───── Supplied data ─────

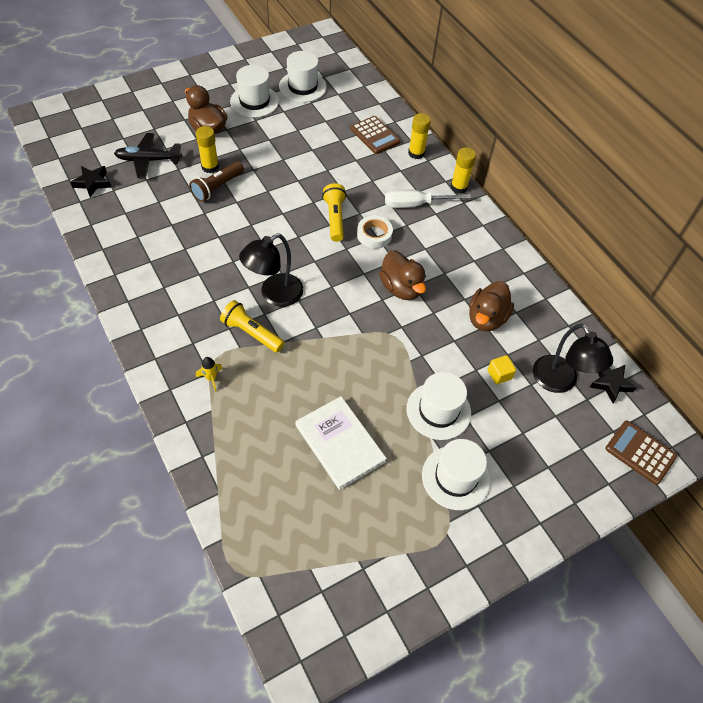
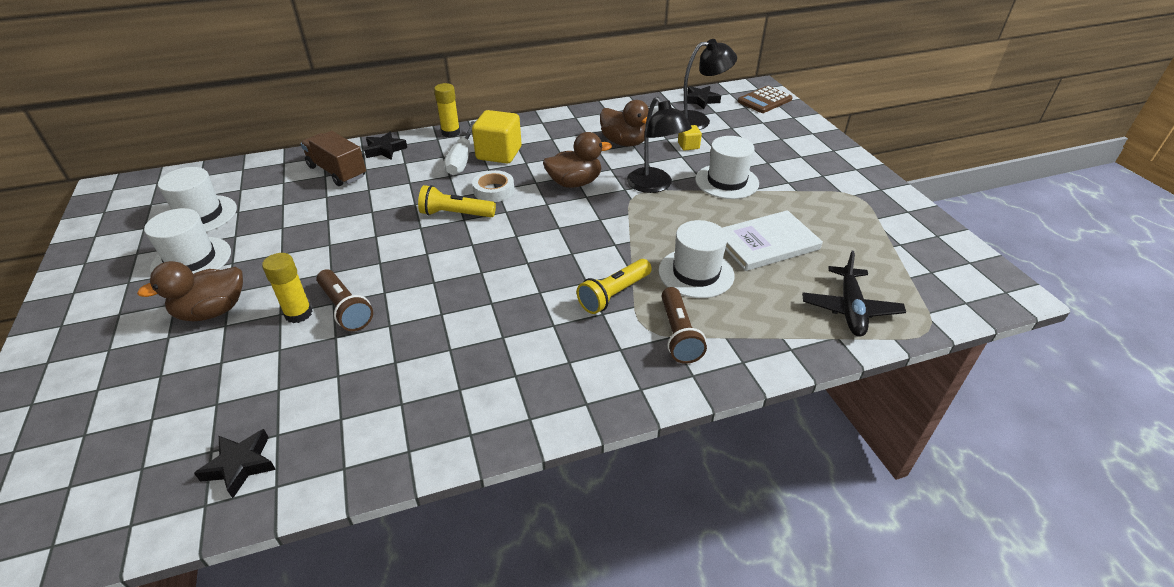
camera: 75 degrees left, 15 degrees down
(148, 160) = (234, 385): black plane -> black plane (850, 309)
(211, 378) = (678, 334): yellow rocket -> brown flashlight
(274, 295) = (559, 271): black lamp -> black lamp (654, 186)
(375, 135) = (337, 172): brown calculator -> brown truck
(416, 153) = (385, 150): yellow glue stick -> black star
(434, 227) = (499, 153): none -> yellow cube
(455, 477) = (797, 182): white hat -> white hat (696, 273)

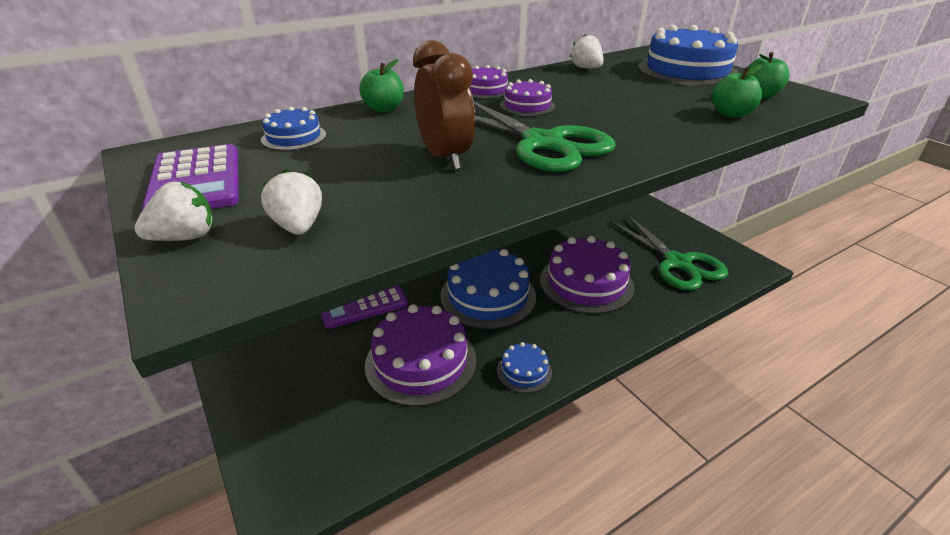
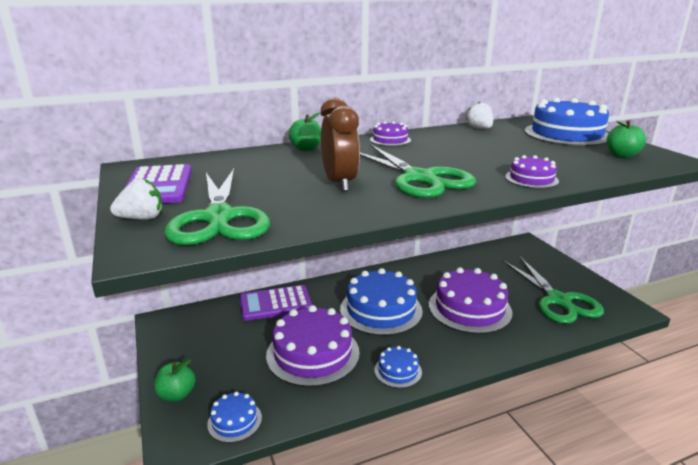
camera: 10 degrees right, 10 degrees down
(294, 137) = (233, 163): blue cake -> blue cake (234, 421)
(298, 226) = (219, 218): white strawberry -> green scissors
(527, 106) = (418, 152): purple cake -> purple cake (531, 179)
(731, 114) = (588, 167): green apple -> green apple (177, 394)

─────

What is expected — Could the entries above be printed again exactly, apart from the pictures?

Answer for this exercise —
camera: 75 degrees left, 15 degrees down
(148, 160) = (234, 385): black plane -> black plane (850, 309)
(211, 378) = (678, 334): yellow rocket -> brown flashlight
(274, 295) = (559, 271): black lamp -> black lamp (654, 186)
(375, 135) = (337, 172): brown calculator -> brown truck
(416, 153) = (385, 150): yellow glue stick -> black star
(434, 227) = (499, 153): none -> yellow cube
(455, 477) = (797, 182): white hat -> white hat (696, 273)

camera: 10 degrees right, 10 degrees down
(294, 137) = (233, 163): blue cake -> blue cake (234, 421)
(298, 226) = (219, 218): white strawberry -> green scissors
(527, 106) = (418, 152): purple cake -> purple cake (531, 179)
(731, 114) = (588, 167): green apple -> green apple (177, 394)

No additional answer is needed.